• [TASK ITEM]
Please repeat, from the entries that follow, the lines from the one containing "DIGITS pin DIO: D11 -> A0" through the one containing "SERVO: SG90 -> MG996R" exactly, adding nothing.

• [PROVIDED RECORDS]
^^^^^^^^
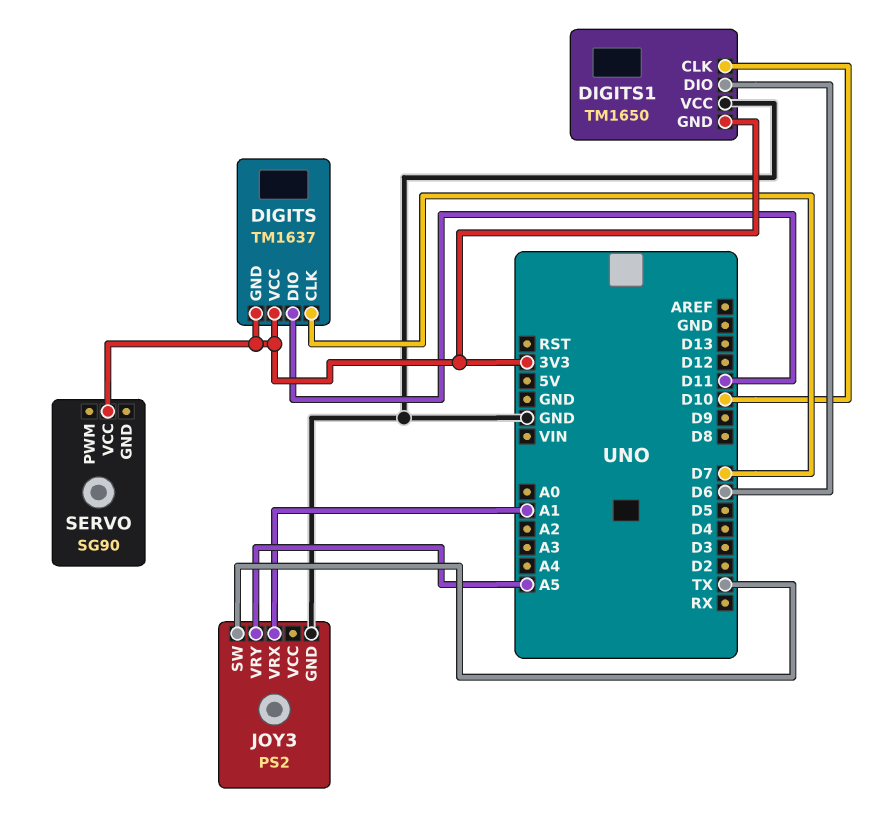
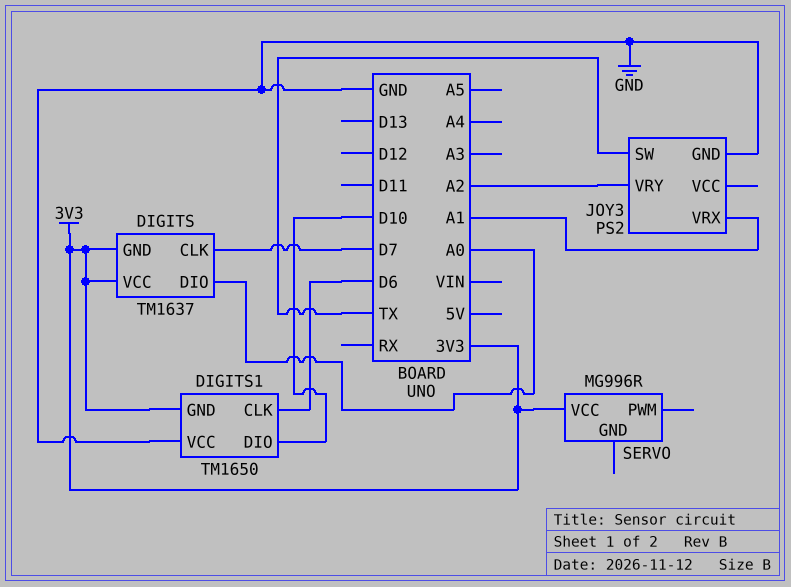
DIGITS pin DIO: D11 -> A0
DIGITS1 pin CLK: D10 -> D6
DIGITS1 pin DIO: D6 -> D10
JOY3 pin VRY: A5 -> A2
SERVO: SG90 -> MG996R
^^^^^^^^
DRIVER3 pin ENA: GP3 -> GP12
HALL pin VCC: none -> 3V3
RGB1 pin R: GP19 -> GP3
^^^^^^^^
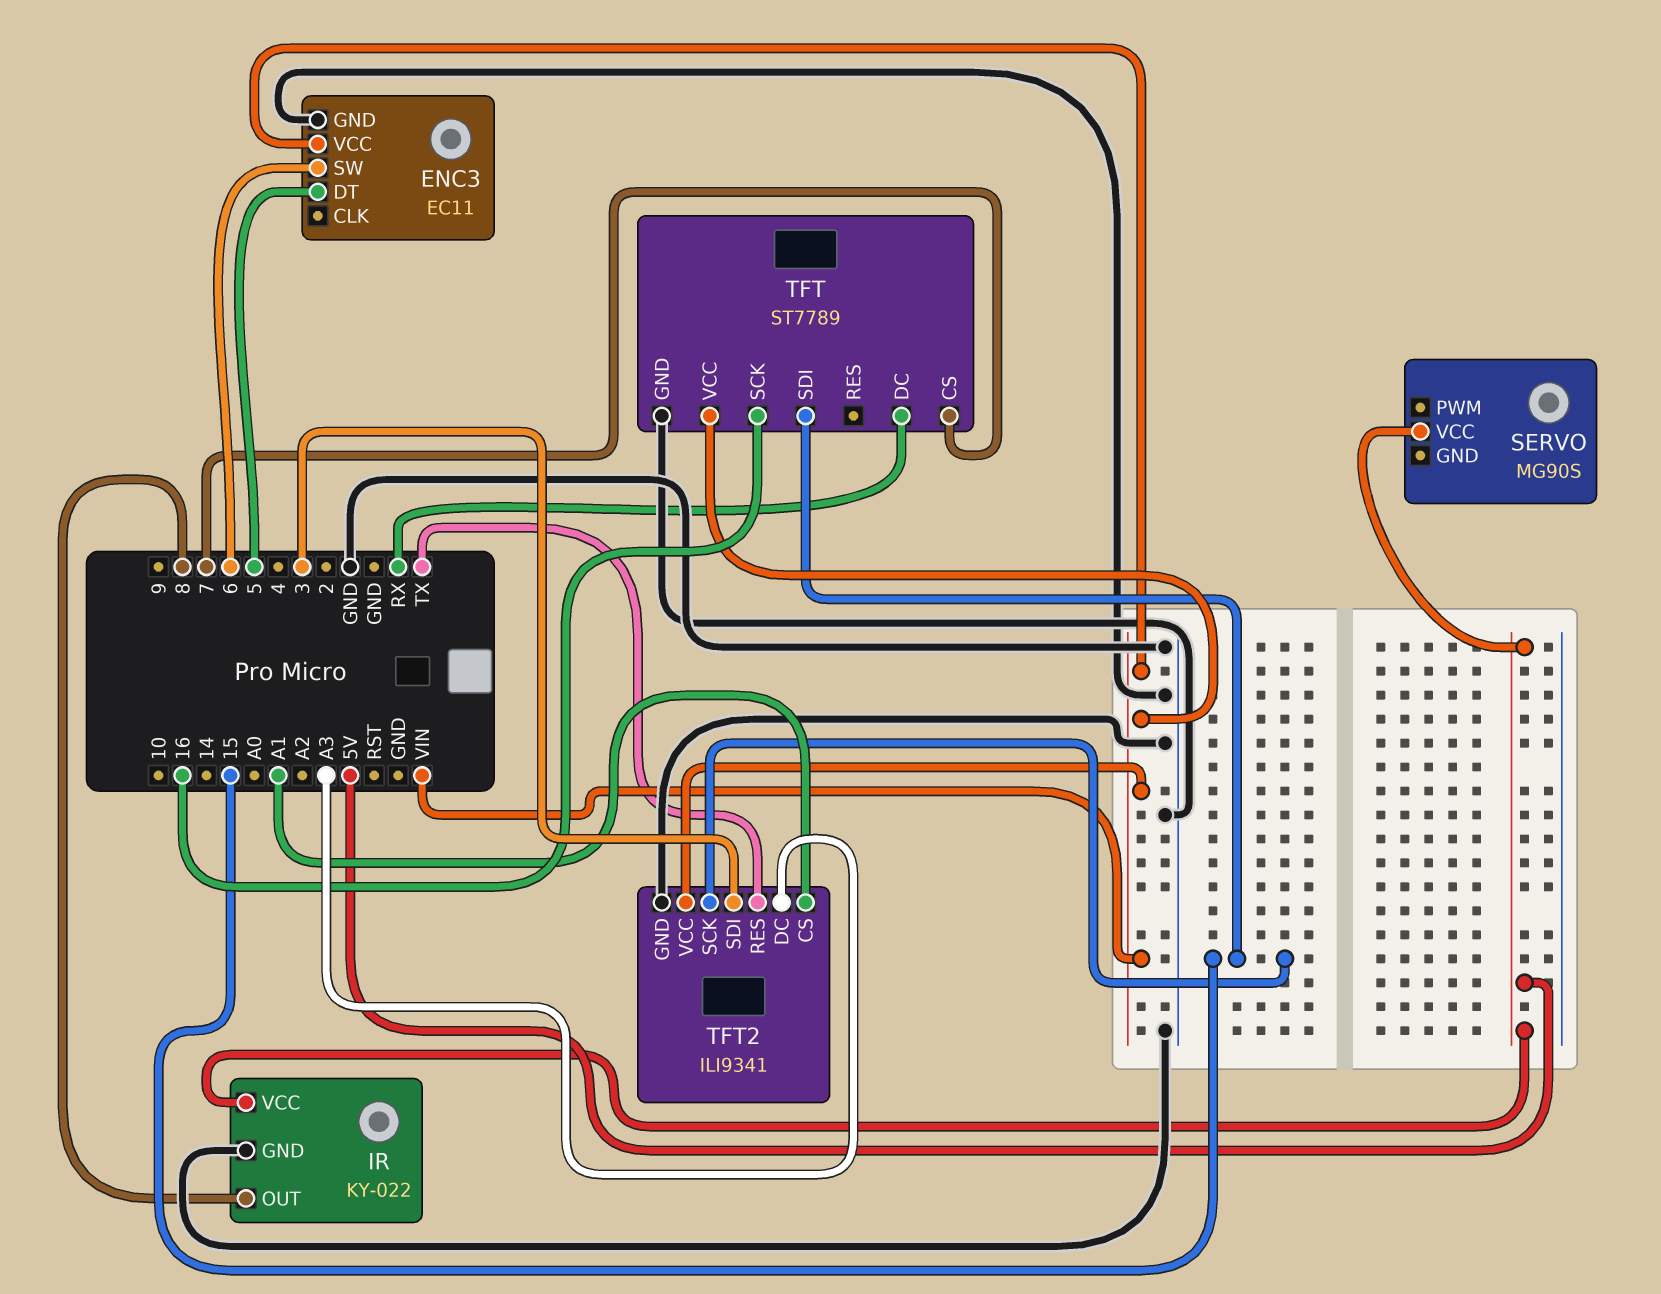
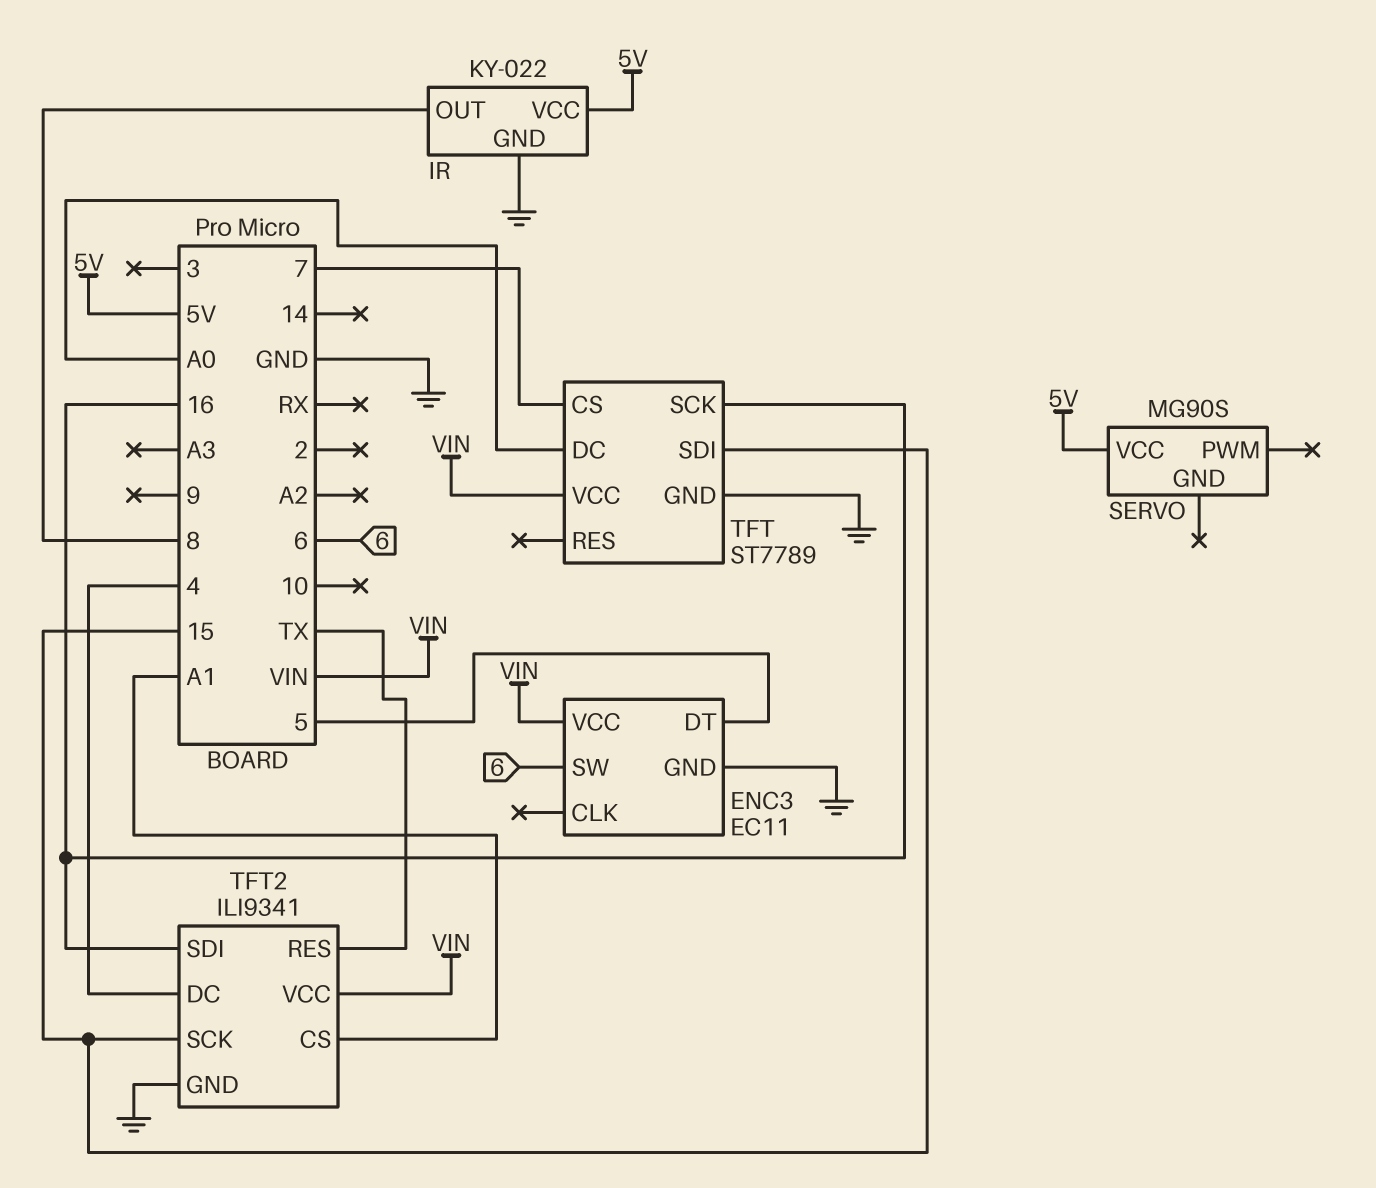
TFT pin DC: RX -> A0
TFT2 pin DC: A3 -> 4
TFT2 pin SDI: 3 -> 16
^^^^^^^^
• [TASK RESULT]
DIGITS pin DIO: D11 -> A0
DIGITS1 pin CLK: D10 -> D6
DIGITS1 pin DIO: D6 -> D10
JOY3 pin VRY: A5 -> A2
SERVO: SG90 -> MG996R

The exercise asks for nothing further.